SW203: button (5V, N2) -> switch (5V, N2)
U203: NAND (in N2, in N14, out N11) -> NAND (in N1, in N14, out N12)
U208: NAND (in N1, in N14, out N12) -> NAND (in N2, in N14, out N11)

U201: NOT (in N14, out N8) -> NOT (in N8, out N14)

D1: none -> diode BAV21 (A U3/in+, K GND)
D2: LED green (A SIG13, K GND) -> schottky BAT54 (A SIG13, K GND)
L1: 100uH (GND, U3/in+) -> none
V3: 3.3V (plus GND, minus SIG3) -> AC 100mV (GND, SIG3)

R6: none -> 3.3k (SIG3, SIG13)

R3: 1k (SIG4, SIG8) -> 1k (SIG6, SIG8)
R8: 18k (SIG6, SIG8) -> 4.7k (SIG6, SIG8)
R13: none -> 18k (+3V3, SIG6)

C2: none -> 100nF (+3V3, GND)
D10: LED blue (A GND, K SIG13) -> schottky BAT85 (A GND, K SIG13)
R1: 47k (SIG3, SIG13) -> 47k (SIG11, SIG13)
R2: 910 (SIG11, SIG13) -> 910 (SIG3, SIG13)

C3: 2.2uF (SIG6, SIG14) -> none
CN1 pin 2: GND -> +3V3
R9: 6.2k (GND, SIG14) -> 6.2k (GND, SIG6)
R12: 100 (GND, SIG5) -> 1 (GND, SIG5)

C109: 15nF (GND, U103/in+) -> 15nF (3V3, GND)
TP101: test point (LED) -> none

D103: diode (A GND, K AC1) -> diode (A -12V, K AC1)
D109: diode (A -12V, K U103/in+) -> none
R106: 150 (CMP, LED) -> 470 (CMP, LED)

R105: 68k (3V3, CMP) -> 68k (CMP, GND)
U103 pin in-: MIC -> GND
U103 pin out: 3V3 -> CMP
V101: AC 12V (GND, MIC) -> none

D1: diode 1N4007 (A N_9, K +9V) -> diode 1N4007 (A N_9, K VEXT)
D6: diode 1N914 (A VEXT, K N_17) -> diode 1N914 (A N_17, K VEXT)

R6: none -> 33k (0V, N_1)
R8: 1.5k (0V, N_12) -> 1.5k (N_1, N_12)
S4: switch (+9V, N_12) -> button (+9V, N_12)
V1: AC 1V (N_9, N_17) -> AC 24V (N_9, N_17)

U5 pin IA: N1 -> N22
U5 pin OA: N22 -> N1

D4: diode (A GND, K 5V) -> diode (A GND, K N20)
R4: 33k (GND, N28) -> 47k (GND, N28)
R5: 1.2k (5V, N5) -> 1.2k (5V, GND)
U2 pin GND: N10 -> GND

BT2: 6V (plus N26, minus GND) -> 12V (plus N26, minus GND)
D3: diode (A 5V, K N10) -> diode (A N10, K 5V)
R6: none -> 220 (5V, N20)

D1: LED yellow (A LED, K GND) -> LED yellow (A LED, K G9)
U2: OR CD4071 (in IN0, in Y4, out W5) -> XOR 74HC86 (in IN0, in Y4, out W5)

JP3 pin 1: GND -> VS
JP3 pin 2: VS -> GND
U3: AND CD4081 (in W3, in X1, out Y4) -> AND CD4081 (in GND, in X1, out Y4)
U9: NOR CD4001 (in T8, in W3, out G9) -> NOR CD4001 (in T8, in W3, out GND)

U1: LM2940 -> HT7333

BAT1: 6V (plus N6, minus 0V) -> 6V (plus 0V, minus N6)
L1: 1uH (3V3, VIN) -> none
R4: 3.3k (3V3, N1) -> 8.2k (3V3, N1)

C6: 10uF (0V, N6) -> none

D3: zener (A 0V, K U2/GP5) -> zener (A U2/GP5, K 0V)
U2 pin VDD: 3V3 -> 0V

## Work instruction
In the entries above, one line contains "U2 pin GND: N10 -> GND" and another contains "JP3 pin 2: VS -> GND". Reproduce exactly those two lines and the lines between them, nothing else.

## Written answer
U2 pin GND: N10 -> GND

BT2: 6V (plus N26, minus GND) -> 12V (plus N26, minus GND)
D3: diode (A 5V, K N10) -> diode (A N10, K 5V)
R6: none -> 220 (5V, N20)

D1: LED yellow (A LED, K GND) -> LED yellow (A LED, K G9)
U2: OR CD4071 (in IN0, in Y4, out W5) -> XOR 74HC86 (in IN0, in Y4, out W5)

JP3 pin 1: GND -> VS
JP3 pin 2: VS -> GND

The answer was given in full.